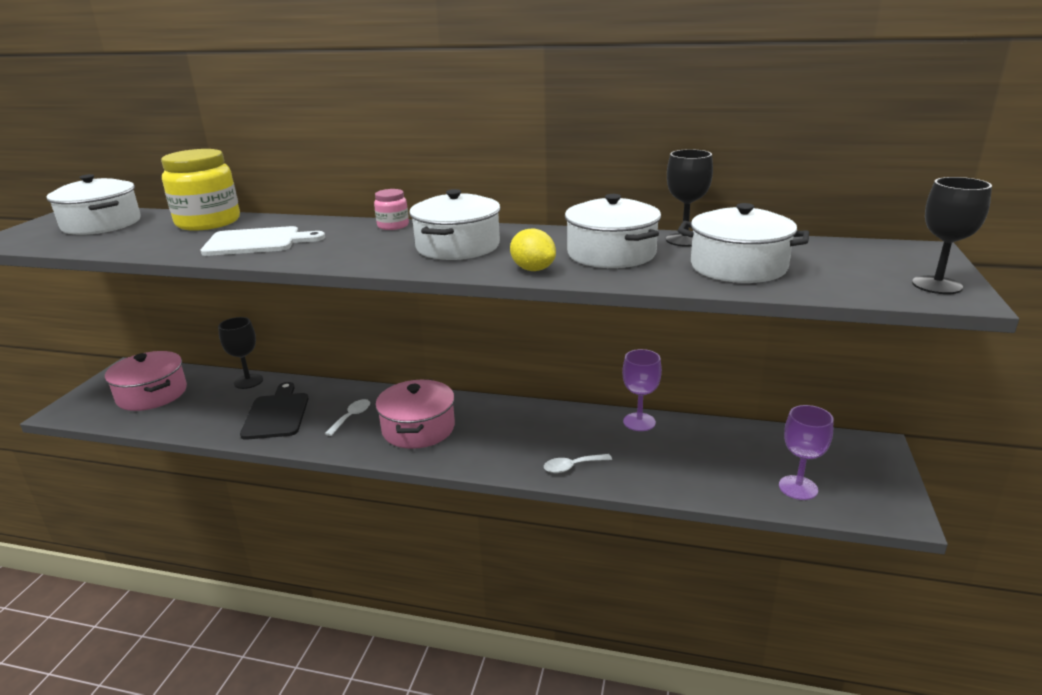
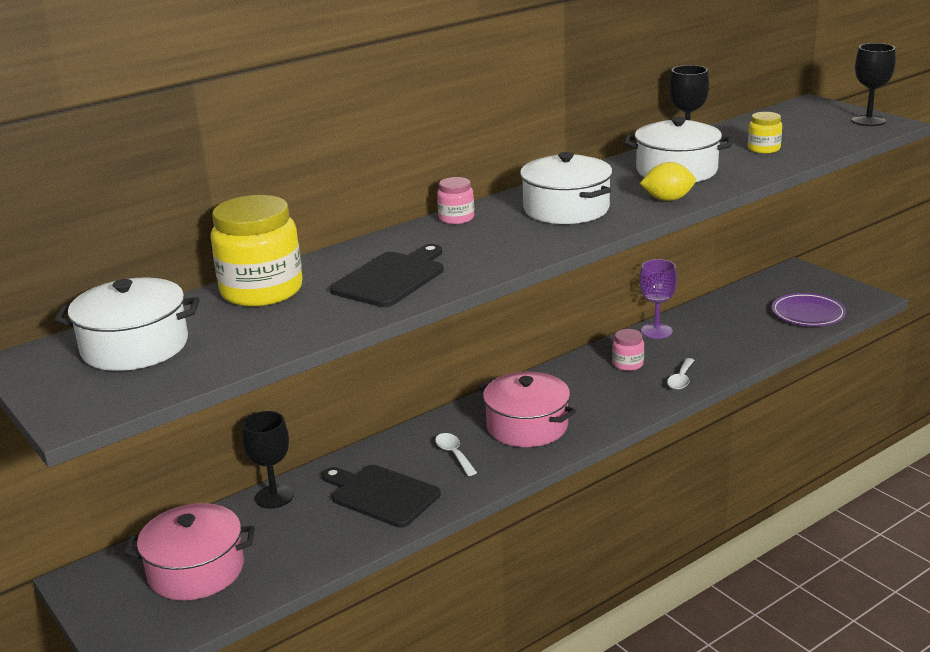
camera: 50 degrees left, 0 degrees up
white cutting board [200,226,325,256] -> black cutting board [330,244,444,307]
white pot [677,203,809,283] -> yellow jar [748,112,782,153]
purple goblet [779,405,833,500] -> purple plate [771,293,846,326]
none -> pink jar [612,329,644,371]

----

- _About this exercise_
Everything in the preceding material must be transcribed exactly, except the images.

- _Output below_
camera: 50 degrees left, 0 degrees up
white cutting board [200,226,325,256] -> black cutting board [330,244,444,307]
white pot [677,203,809,283] -> yellow jar [748,112,782,153]
purple goblet [779,405,833,500] -> purple plate [771,293,846,326]
none -> pink jar [612,329,644,371]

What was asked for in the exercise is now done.